## Goal
Pull out the lines from the one containing "You are a photographer positioned" through the last line, and reproduce them word for word, both ends included.

# START OF Records supplied

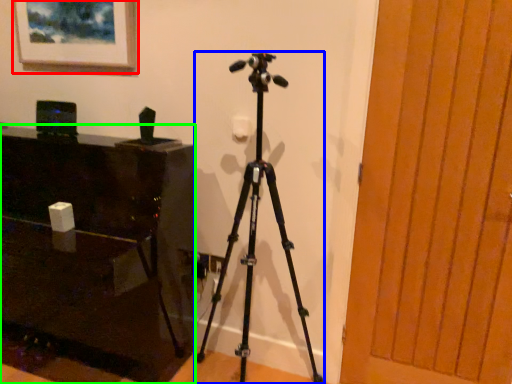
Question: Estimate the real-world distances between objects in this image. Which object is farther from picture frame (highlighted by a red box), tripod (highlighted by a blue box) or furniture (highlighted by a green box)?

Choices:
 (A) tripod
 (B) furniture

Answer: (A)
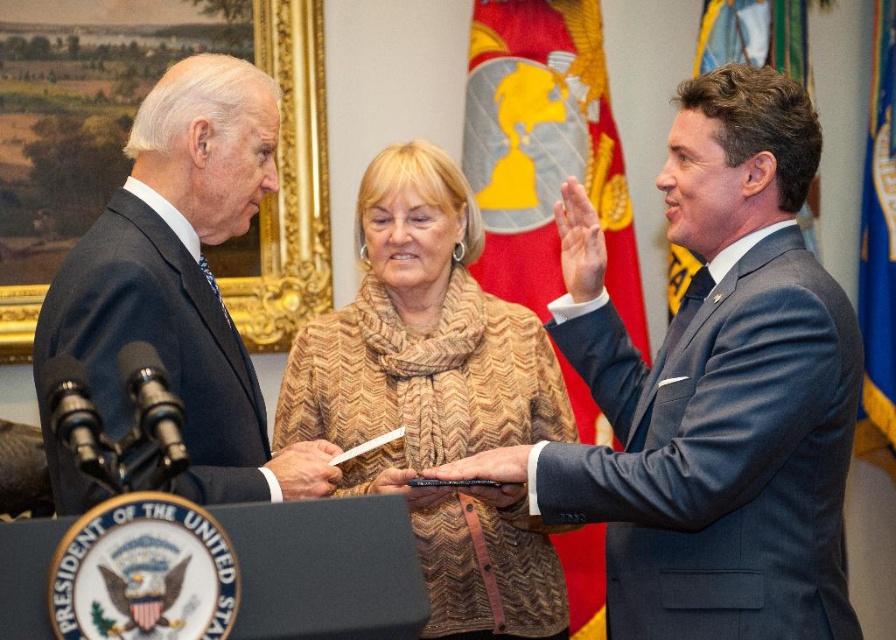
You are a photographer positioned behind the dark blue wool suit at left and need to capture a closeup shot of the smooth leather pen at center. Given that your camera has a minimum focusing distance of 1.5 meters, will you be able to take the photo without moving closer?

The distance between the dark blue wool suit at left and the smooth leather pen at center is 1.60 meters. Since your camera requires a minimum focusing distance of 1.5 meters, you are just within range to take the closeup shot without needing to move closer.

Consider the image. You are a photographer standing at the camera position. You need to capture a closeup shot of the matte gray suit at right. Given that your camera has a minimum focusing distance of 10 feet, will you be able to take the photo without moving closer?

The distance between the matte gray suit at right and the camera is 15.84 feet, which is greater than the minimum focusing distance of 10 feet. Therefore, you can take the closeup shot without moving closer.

# END OF Records supplied

## Exercise response
You are a photographer positioned behind the dark blue wool suit at left and need to capture a closeup shot of the smooth leather pen at center. Given that your camera has a minimum focusing distance of 1.5 meters, will you be able to take the photo without moving closer?

The distance between the dark blue wool suit at left and the smooth leather pen at center is 1.60 meters. Since your camera requires a minimum focusing distance of 1.5 meters, you are just within range to take the closeup shot without needing to move closer.

Consider the image. You are a photographer standing at the camera position. You need to capture a closeup shot of the matte gray suit at right. Given that your camera has a minimum focusing distance of 10 feet, will you be able to take the photo without moving closer?

The distance between the matte gray suit at right and the camera is 15.84 feet, which is greater than the minimum focusing distance of 10 feet. Therefore, you can take the closeup shot without moving closer.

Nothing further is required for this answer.